- [WORK REQUIRED] I'd like an exact copy of only the lines from the start of the listing below through the line that holds "(535, 193) = (697, 247): brown". Please keep the pictures out.

---------- SUPPLIED RECORDS ----------

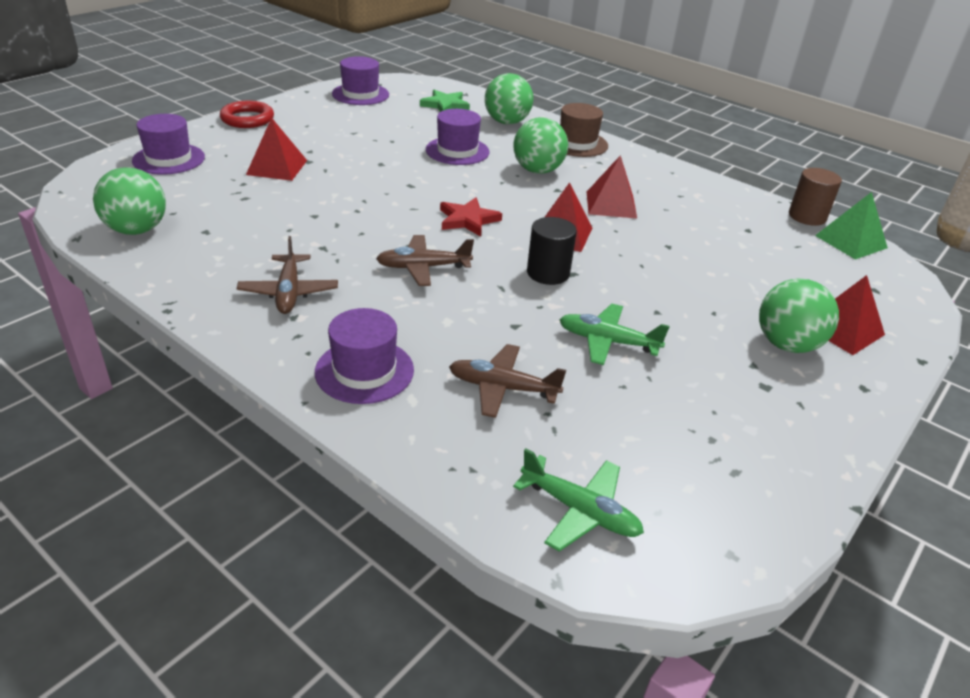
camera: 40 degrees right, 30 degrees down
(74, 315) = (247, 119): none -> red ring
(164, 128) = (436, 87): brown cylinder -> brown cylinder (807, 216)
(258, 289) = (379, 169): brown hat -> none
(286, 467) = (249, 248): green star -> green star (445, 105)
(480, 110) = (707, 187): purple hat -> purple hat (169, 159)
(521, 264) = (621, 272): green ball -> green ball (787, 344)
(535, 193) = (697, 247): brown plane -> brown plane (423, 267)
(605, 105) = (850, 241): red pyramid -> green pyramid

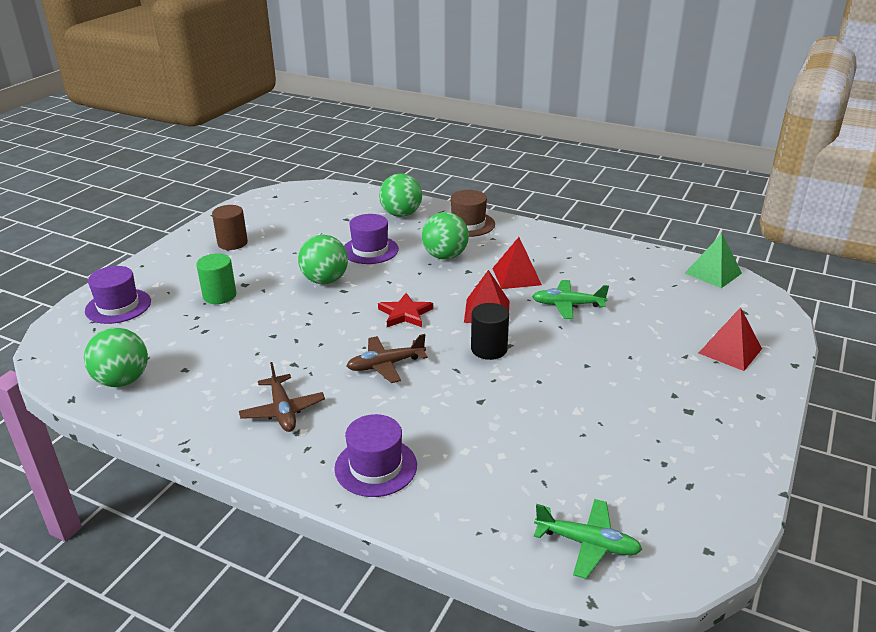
camera: 10 degrees left, 5 degrees down
(247, 119) = (171, 253): red ring -> none
(277, 167) = (219, 296): red pyramid -> green cylinder
(360, 94) = (262, 209): purple hat -> none
(445, 105) = (341, 207): green star -> none
(502, 388) = (491, 457): brown plane -> none
(607, 341) = (557, 399): green plane -> green plane (567, 305)
(787, 344) = (693, 372): green ball -> green ball (325, 280)
(807, 216) = (673, 257): brown cylinder -> brown cylinder (232, 243)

----------

- [ANSWER FOR THIS EXERCISE]
camera: 40 degrees right, 30 degrees down
(74, 315) = (247, 119): none -> red ring
(164, 128) = (436, 87): brown cylinder -> brown cylinder (807, 216)
(258, 289) = (379, 169): brown hat -> none
(286, 467) = (249, 248): green star -> green star (445, 105)
(480, 110) = (707, 187): purple hat -> purple hat (169, 159)
(521, 264) = (621, 272): green ball -> green ball (787, 344)
(535, 193) = (697, 247): brown plane -> brown plane (423, 267)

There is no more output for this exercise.